— WHAT YOU WILL DO —
Retype, word for word, only the lines from the one with "red square: (171, 404)" through the last line of the data below.

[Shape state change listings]
________________
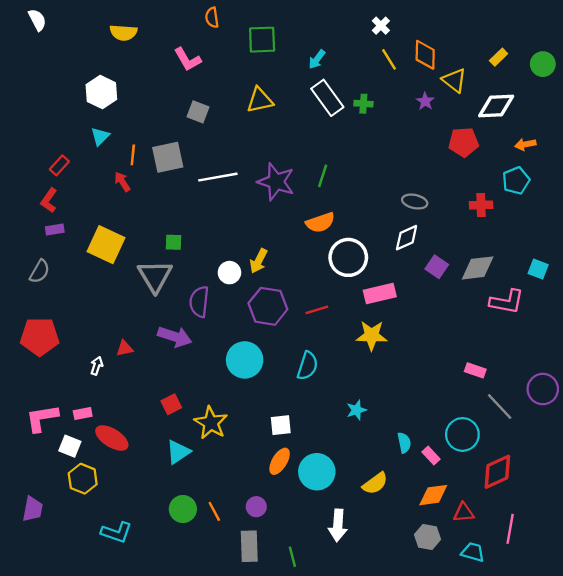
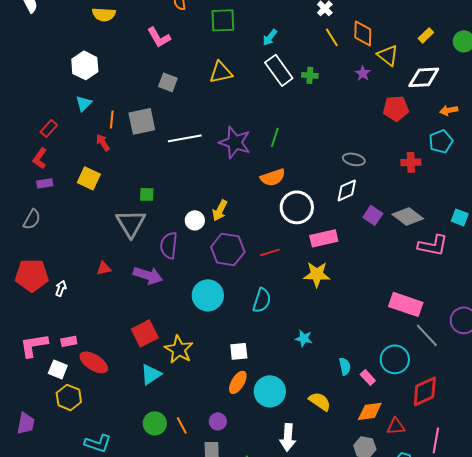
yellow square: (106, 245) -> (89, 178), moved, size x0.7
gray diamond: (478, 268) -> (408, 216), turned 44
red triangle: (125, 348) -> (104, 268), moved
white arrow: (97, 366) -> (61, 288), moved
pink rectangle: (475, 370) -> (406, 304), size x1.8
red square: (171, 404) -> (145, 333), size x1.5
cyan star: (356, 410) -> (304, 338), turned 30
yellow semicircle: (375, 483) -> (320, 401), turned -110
________________
— ANSWER SECTION —
red square: (171, 404) -> (145, 333), size x1.5
cyan star: (356, 410) -> (304, 338), turned 30
yellow semicircle: (375, 483) -> (320, 401), turned -110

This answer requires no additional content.